◆ **Task directions**: Every line from the first one in the listing down to the line with "purple glasses: 4 -> 3" should be restated word for word.

◆ **Supplied data**:
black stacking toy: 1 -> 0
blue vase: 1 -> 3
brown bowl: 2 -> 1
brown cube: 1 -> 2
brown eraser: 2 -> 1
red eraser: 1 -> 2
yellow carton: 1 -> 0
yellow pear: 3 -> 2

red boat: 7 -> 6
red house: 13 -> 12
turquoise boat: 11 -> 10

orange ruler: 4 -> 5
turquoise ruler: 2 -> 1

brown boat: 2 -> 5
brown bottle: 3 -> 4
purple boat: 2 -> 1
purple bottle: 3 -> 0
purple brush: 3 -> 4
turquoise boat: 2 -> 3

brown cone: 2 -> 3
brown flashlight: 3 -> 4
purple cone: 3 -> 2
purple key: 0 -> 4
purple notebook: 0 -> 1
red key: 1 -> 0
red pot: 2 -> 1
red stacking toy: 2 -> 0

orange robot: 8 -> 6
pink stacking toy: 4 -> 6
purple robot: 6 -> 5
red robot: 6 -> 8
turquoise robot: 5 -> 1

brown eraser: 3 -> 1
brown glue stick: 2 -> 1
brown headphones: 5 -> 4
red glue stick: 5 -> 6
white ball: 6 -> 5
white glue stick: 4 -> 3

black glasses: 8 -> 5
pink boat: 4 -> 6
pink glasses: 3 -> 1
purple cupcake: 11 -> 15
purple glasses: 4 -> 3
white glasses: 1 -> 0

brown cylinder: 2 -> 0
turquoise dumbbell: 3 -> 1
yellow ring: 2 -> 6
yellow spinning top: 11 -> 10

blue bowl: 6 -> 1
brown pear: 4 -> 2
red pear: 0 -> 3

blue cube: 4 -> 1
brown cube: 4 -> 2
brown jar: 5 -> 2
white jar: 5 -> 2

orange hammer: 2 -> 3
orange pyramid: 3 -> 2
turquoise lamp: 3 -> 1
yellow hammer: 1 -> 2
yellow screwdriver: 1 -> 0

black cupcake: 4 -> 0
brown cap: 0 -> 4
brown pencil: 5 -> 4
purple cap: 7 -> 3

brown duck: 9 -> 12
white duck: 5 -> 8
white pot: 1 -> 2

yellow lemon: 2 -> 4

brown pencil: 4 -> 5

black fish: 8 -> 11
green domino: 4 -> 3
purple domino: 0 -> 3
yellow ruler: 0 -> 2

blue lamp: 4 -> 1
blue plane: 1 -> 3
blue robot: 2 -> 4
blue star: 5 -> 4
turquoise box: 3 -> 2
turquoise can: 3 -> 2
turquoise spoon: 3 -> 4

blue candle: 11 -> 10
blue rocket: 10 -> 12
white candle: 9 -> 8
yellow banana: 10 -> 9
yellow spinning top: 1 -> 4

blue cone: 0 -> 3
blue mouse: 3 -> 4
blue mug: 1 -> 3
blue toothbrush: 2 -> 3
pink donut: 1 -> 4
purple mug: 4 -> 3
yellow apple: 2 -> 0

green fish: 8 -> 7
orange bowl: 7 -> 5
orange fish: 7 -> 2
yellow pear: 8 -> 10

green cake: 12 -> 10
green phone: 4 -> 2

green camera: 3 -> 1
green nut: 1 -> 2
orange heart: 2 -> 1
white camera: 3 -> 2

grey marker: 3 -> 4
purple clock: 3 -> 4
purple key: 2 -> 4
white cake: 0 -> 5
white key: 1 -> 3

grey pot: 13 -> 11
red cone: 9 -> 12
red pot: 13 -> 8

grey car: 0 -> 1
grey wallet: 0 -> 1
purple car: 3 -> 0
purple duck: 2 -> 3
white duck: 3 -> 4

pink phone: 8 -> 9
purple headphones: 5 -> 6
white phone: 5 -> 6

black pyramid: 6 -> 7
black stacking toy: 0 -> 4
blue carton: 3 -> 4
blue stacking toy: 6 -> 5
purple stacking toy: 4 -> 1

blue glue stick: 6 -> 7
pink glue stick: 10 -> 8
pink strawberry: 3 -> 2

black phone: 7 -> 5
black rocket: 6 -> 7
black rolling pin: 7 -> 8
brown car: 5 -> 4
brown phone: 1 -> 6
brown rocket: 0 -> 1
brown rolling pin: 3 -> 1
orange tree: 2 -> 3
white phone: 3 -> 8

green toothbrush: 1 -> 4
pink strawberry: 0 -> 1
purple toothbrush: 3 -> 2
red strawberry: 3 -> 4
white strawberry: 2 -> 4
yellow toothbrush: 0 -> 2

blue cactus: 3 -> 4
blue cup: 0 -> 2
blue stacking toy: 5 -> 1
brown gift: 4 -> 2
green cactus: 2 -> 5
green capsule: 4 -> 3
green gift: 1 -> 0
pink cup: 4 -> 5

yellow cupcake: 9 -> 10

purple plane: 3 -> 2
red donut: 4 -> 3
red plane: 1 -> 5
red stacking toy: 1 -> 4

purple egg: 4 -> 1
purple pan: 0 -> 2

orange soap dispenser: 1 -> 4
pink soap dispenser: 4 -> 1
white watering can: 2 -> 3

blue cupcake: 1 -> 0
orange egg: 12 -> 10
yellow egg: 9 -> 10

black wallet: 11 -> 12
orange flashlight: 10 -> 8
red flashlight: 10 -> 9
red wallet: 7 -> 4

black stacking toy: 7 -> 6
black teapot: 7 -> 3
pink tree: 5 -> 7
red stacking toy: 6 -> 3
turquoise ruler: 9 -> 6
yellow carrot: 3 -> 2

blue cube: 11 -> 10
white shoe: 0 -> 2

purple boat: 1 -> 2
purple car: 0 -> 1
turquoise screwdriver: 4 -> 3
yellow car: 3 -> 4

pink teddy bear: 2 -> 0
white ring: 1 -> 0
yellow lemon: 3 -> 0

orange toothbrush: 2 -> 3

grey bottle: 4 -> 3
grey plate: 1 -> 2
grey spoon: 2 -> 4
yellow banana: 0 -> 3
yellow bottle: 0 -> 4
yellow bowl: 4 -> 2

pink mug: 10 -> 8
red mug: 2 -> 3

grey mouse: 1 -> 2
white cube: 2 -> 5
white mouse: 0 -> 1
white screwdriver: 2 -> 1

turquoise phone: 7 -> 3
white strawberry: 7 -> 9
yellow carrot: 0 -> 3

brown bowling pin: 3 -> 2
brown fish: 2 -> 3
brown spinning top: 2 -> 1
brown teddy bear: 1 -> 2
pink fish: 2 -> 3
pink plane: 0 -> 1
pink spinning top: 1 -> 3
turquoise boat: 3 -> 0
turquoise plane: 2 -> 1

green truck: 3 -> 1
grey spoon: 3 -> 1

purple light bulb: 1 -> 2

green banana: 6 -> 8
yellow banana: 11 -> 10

◆ **Your response**:
black stacking toy: 1 -> 0
blue vase: 1 -> 3
brown bowl: 2 -> 1
brown cube: 1 -> 2
brown eraser: 2 -> 1
red eraser: 1 -> 2
yellow carton: 1 -> 0
yellow pear: 3 -> 2

red boat: 7 -> 6
red house: 13 -> 12
turquoise boat: 11 -> 10

orange ruler: 4 -> 5
turquoise ruler: 2 -> 1

brown boat: 2 -> 5
brown bottle: 3 -> 4
purple boat: 2 -> 1
purple bottle: 3 -> 0
purple brush: 3 -> 4
turquoise boat: 2 -> 3

brown cone: 2 -> 3
brown flashlight: 3 -> 4
purple cone: 3 -> 2
purple key: 0 -> 4
purple notebook: 0 -> 1
red key: 1 -> 0
red pot: 2 -> 1
red stacking toy: 2 -> 0

orange robot: 8 -> 6
pink stacking toy: 4 -> 6
purple robot: 6 -> 5
red robot: 6 -> 8
turquoise robot: 5 -> 1

brown eraser: 3 -> 1
brown glue stick: 2 -> 1
brown headphones: 5 -> 4
red glue stick: 5 -> 6
white ball: 6 -> 5
white glue stick: 4 -> 3

black glasses: 8 -> 5
pink boat: 4 -> 6
pink glasses: 3 -> 1
purple cupcake: 11 -> 15
purple glasses: 4 -> 3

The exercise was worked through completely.